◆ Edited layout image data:
____________________

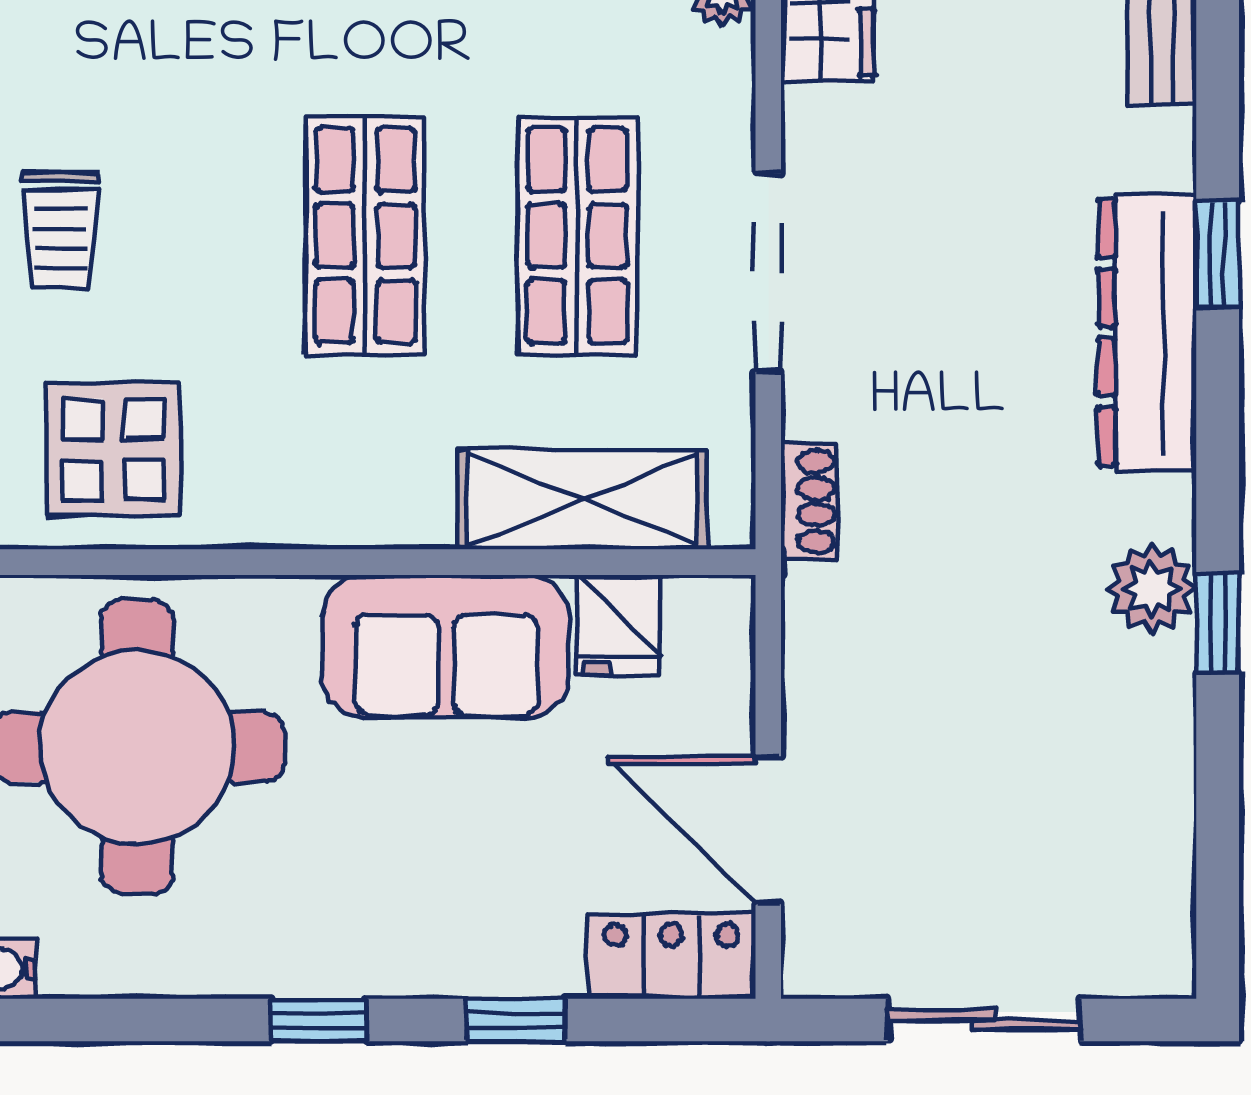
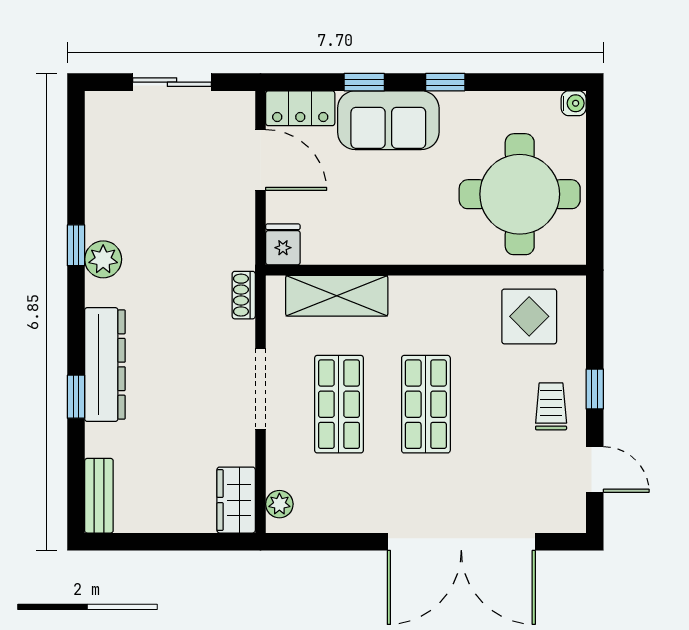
fridge: (618, 625) -> (283, 244), moved
sofa: (446, 646) -> (388, 120), moved, turned 180

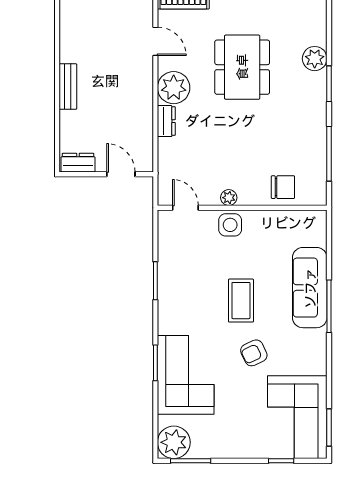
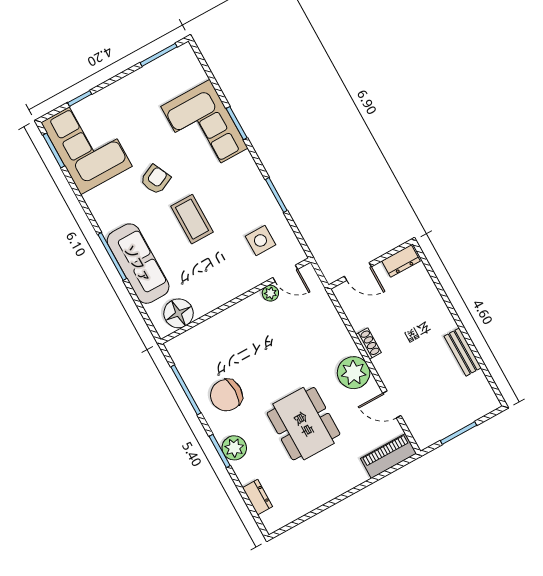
plant: (315, 59) -> (234, 448), moved
bench: (68, 87) -> (463, 352), moved
shoe rack: (146, 106) -> (369, 344), added
dresser: (166, 121) -> (258, 497), moved, turned 180
chair: (283, 187) -> (226, 395), moved, width x1.37, depth x1.37
plant: (229, 198) -> (270, 293), moved
floor lamp: (298, 224) -> (179, 313), added
side table: (230, 225) -> (260, 240), moved
plant: (174, 442) -> (182, 63), removed

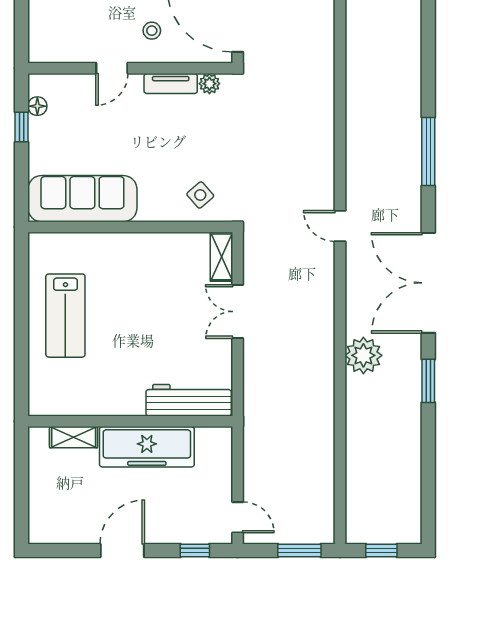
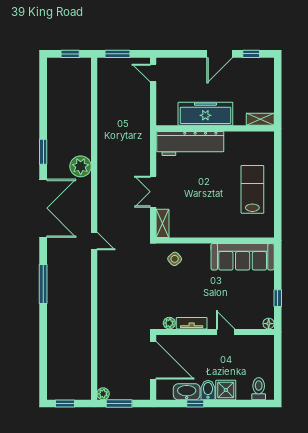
stool: (152, 31) -> (203, 354), removed
door: (112, 68) -> (226, 332), hinge flipped
floor lamp: (37, 106) -> (269, 324), moved
double door: (238, 312) -> (153, 192), swing flipped
workbench: (189, 400) -> (190, 144), width x1.36, depth x1.32
shelving: (74, 437) -> (260, 119), moved
window: (195, 551) -> (251, 54), moved

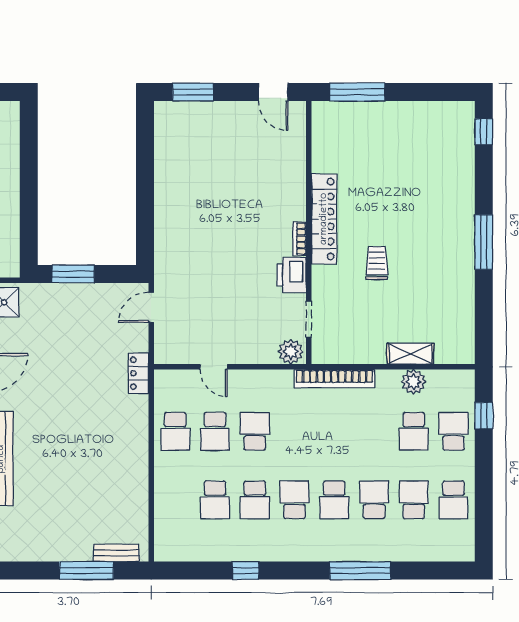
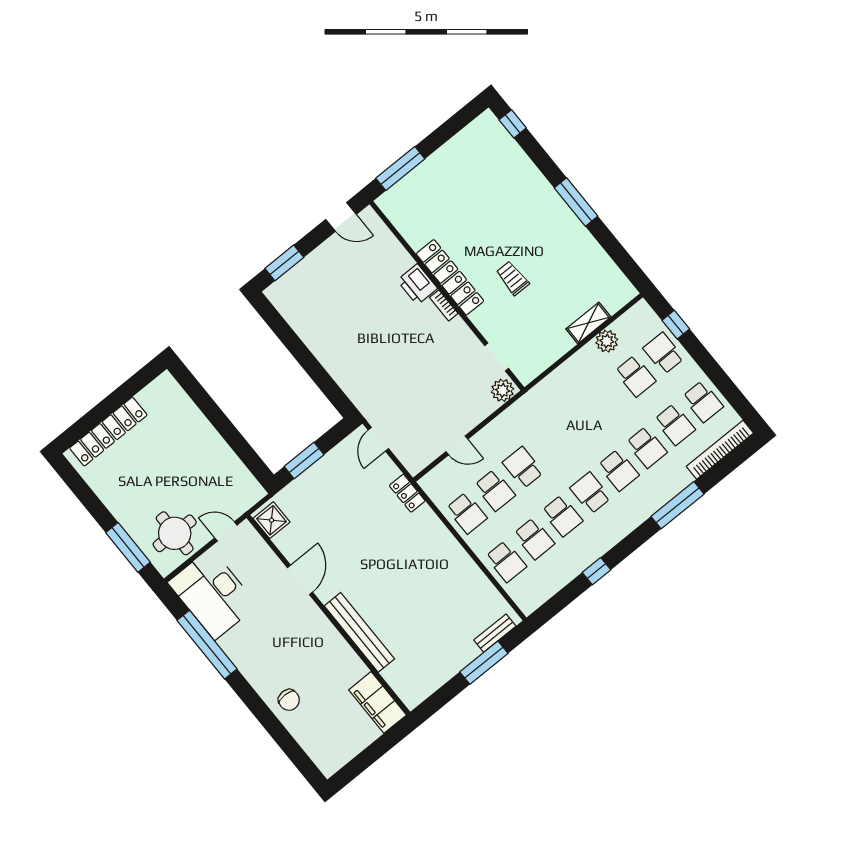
printer: (291, 275) -> (417, 284), moved
bookcase: (334, 379) -> (720, 450), moved, turned 180
school desk: (175, 500) -> (506, 562), added
school desk: (374, 500) -> (647, 447), turned 180
school desk: (414, 500) -> (675, 424), turned 180

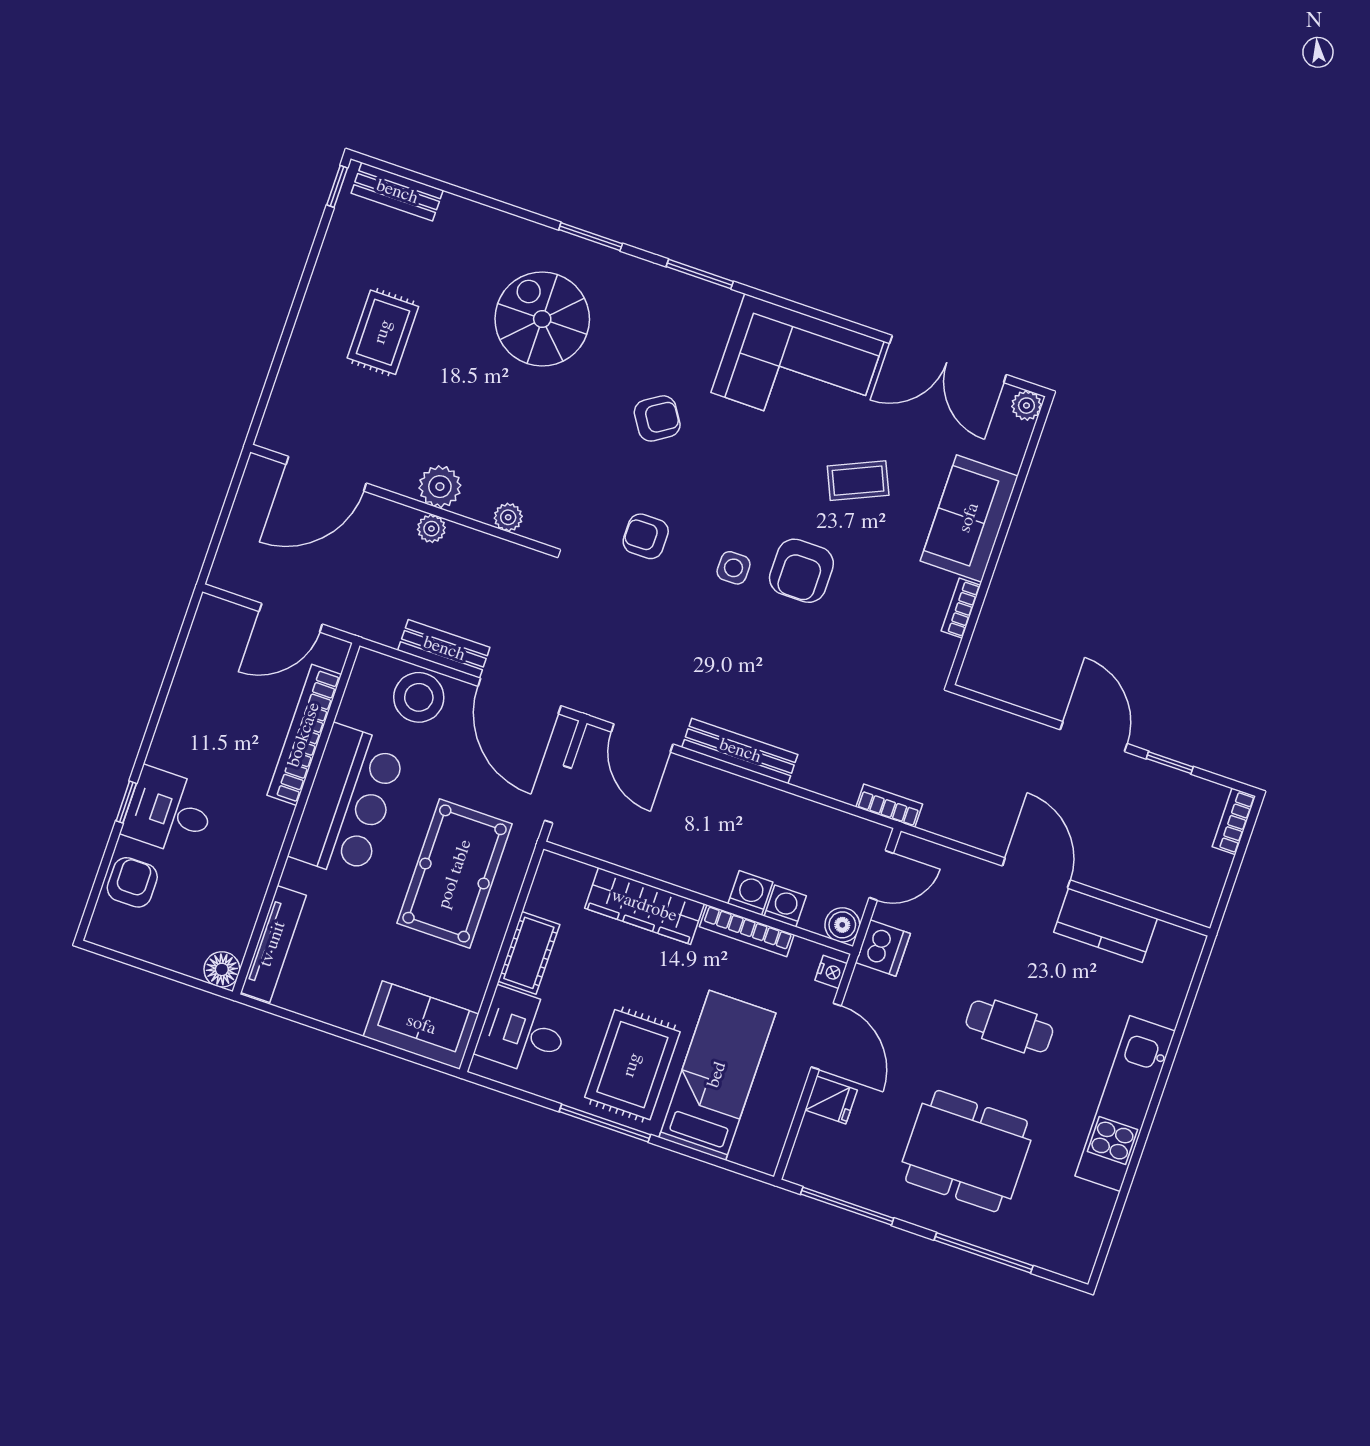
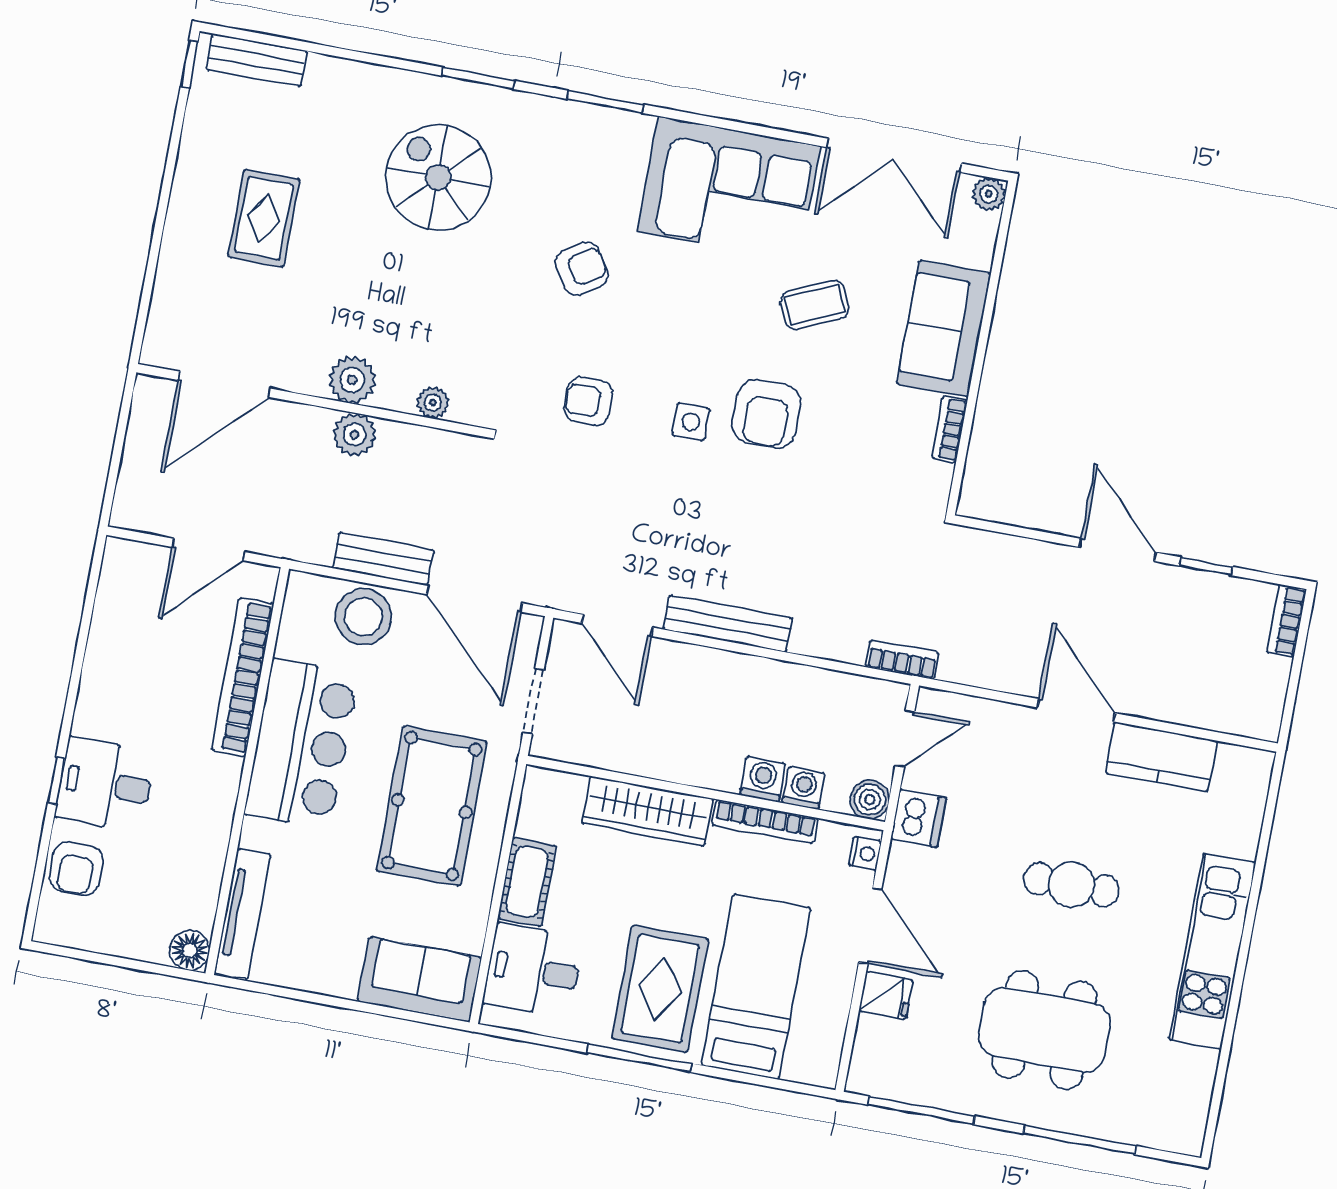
plant: (431, 529) -> (354, 435), width x1.38, depth x1.38
armchair: (132, 882) -> (76, 869), turned 180

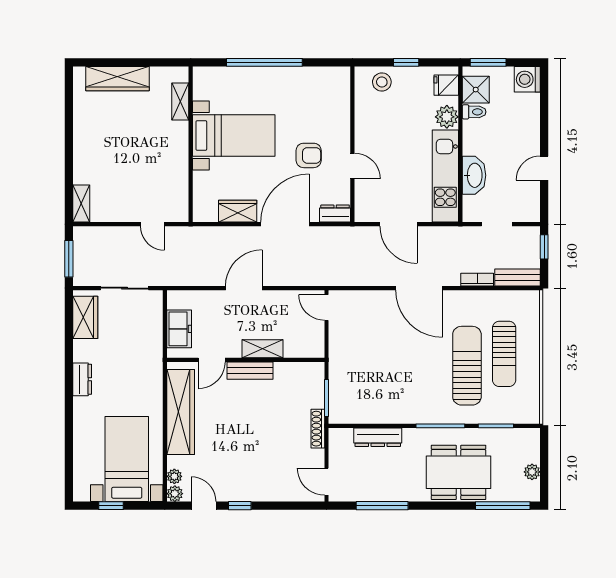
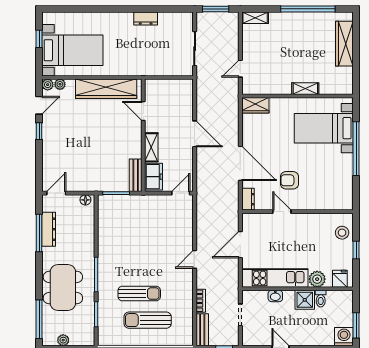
window: (488, 62) -> (356, 325), moved
shower: (476, 90) -> (305, 300), moved
shelving: (180, 101) -> (305, 89), moved
window: (69, 130) -> (308, 9), added
bed with nightstands: (234, 135) -> (324, 128), moved, turned 90
armchair: (309, 155) -> (290, 180), turned 90
door: (352, 166) -> (282, 212), swing flipped
washbasin: (474, 175) -> (275, 296), width x0.52, depth x0.69
wardrobe: (238, 211) -> (255, 105), moved, turned 90
door: (419, 288) -> (195, 259), width x0.53
wardrobe: (85, 317) -> (174, 21), removed
freezer: (179, 329) -> (153, 177), moved, turned -90
sun lounger: (467, 366) -> (139, 294), width x0.73, depth x0.75
bench: (250, 371) -> (136, 175), moved
dresser: (82, 379) -> (146, 18), moved
shoe rack: (318, 429) -> (94, 187), removed
dresser: (378, 437) -> (49, 229), moved, turned 180
floor lamp: (336, 441) -> (85, 200), added

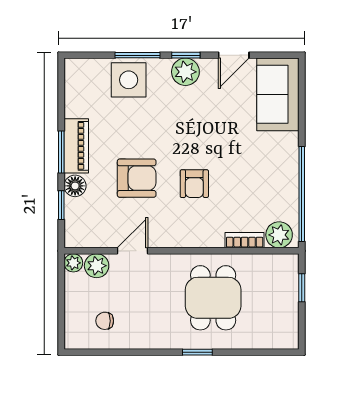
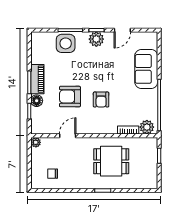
sofa: (278, 94) -> (146, 69), moved
armchair: (137, 178) -> (70, 97), turned 180
plant: (97, 266) -> (48, 144), removed
dining table: (213, 298) -> (111, 161), turned 90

____________________

◆ Your objective: Transcribe each of the records above precisely, with no pictures in the copy.

◆ Your response:
fridge: (618, 625) -> (283, 244), moved
sofa: (446, 646) -> (388, 120), moved, turned 180

plant: (315, 59) -> (234, 448), moved
bench: (68, 87) -> (463, 352), moved
shoe rack: (146, 106) -> (369, 344), added
dresser: (166, 121) -> (258, 497), moved, turned 180
chair: (283, 187) -> (226, 395), moved, width x1.37, depth x1.37
plant: (229, 198) -> (270, 293), moved
floor lamp: (298, 224) -> (179, 313), added
side table: (230, 225) -> (260, 240), moved
plant: (174, 442) -> (182, 63), removed

stool: (152, 31) -> (203, 354), removed
door: (112, 68) -> (226, 332), hinge flipped
floor lamp: (37, 106) -> (269, 324), moved
double door: (238, 312) -> (153, 192), swing flipped
workbench: (189, 400) -> (190, 144), width x1.36, depth x1.32
shelving: (74, 437) -> (260, 119), moved
window: (195, 551) -> (251, 54), moved

printer: (291, 275) -> (417, 284), moved
bookcase: (334, 379) -> (720, 450), moved, turned 180
school desk: (175, 500) -> (506, 562), added
school desk: (374, 500) -> (647, 447), turned 180
school desk: (414, 500) -> (675, 424), turned 180

plant: (431, 529) -> (354, 435), width x1.38, depth x1.38
armchair: (132, 882) -> (76, 869), turned 180

window: (488, 62) -> (356, 325), moved
shower: (476, 90) -> (305, 300), moved
shelving: (180, 101) -> (305, 89), moved
window: (69, 130) -> (308, 9), added
bed with nightstands: (234, 135) -> (324, 128), moved, turned 90
armchair: (309, 155) -> (290, 180), turned 90
door: (352, 166) -> (282, 212), swing flipped
washbasin: (474, 175) -> (275, 296), width x0.52, depth x0.69
wardrobe: (238, 211) -> (255, 105), moved, turned 90
door: (419, 288) -> (195, 259), width x0.53
wardrobe: (85, 317) -> (174, 21), removed
freezer: (179, 329) -> (153, 177), moved, turned -90
sun lounger: (467, 366) -> (139, 294), width x0.73, depth x0.75
bench: (250, 371) -> (136, 175), moved
dresser: (82, 379) -> (146, 18), moved
shoe rack: (318, 429) -> (94, 187), removed
dresser: (378, 437) -> (49, 229), moved, turned 180
floor lamp: (336, 441) -> (85, 200), added

sofa: (278, 94) -> (146, 69), moved
armchair: (137, 178) -> (70, 97), turned 180
plant: (97, 266) -> (48, 144), removed
dining table: (213, 298) -> (111, 161), turned 90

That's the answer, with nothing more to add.